Return the number of lines below that contain "brush"; nothing else belongs in the reply.

▶ _Data for the task_:
※

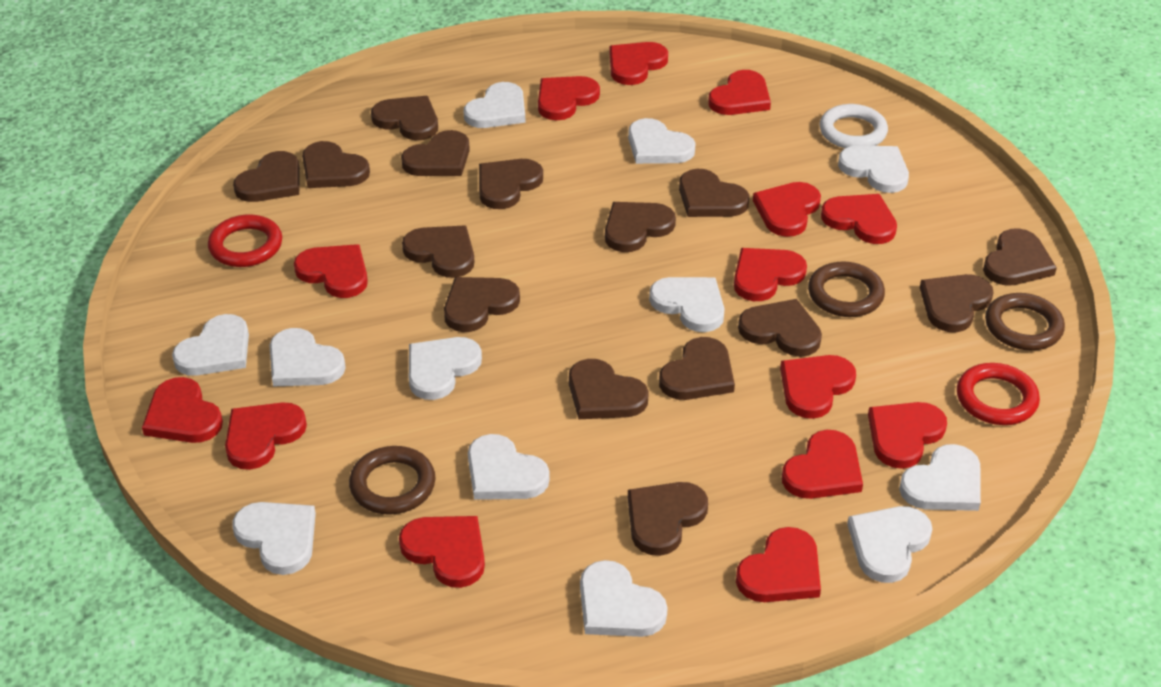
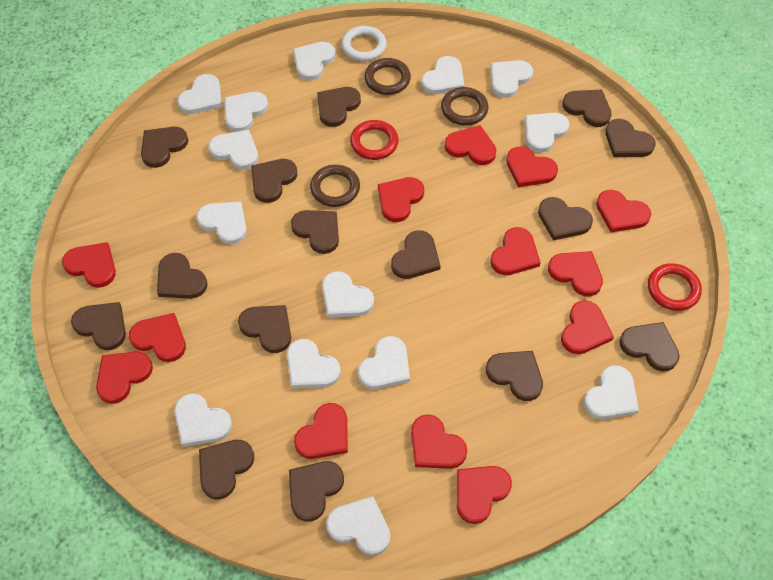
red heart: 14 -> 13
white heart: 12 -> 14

※

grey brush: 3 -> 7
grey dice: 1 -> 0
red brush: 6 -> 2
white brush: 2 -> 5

※

▶ _Written reply_: 3